[Before-and-after object lists]
======

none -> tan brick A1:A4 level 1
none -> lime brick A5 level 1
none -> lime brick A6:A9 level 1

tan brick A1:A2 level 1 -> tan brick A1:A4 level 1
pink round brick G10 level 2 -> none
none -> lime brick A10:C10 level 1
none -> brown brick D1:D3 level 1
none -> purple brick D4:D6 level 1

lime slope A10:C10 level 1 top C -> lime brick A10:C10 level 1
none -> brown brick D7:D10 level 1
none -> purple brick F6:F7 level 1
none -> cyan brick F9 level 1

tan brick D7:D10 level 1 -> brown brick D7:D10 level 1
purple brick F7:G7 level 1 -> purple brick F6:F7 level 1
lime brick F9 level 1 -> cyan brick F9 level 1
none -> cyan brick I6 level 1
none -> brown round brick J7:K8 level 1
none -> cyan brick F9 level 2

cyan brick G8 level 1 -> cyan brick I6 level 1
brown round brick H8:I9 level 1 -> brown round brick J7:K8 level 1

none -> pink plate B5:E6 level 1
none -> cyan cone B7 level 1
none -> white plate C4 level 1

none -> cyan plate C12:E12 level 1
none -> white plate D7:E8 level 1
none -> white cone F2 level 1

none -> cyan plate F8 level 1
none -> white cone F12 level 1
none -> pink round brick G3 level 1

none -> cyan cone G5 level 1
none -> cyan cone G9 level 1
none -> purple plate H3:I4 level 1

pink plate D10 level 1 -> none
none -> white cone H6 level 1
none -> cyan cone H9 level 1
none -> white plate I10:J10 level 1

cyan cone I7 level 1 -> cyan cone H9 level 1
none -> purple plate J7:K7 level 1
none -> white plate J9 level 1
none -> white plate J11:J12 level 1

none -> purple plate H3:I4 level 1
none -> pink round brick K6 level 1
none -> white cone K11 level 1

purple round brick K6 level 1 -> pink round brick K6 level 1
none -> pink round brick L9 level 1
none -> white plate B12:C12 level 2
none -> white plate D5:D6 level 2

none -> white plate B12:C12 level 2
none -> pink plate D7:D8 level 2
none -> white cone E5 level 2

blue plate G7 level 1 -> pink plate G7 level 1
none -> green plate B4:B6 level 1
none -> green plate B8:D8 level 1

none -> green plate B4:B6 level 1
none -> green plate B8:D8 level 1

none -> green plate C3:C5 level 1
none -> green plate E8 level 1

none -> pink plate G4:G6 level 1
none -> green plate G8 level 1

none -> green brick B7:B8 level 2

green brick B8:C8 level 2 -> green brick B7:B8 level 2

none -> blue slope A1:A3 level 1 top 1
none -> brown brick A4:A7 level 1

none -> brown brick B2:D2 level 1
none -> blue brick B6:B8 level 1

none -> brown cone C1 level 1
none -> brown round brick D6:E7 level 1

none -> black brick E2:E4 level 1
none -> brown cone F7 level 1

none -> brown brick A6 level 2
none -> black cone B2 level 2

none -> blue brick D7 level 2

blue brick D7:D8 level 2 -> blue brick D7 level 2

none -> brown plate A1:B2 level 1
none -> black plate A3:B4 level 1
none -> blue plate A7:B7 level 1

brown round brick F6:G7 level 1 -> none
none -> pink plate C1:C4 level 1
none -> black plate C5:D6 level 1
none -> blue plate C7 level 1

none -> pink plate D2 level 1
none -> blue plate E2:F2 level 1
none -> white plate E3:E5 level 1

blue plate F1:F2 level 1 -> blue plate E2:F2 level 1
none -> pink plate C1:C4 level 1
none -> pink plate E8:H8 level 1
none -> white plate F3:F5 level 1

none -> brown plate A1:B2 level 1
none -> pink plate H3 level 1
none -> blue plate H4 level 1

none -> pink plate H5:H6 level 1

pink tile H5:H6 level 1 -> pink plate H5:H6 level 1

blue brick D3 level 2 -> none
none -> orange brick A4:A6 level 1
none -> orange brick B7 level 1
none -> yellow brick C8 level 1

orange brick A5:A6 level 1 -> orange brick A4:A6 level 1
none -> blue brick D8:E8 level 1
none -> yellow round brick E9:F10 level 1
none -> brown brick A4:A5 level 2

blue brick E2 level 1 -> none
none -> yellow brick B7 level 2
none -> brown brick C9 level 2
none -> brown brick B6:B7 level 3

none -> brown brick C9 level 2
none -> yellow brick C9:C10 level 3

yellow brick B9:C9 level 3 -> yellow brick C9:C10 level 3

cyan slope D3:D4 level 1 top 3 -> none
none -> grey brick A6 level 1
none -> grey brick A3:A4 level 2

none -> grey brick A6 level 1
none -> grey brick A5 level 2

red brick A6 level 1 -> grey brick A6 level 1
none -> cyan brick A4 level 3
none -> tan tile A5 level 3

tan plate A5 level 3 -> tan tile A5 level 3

======

## [PROBLEM DETAILS]
Filter the entries down to the lines that hold "orange". Copy those lines.

## [EXERCISE OUTPUT]
none -> orange brick A4:A6 level 1
none -> orange brick B7 level 1
orange brick A5:A6 level 1 -> orange brick A4:A6 level 1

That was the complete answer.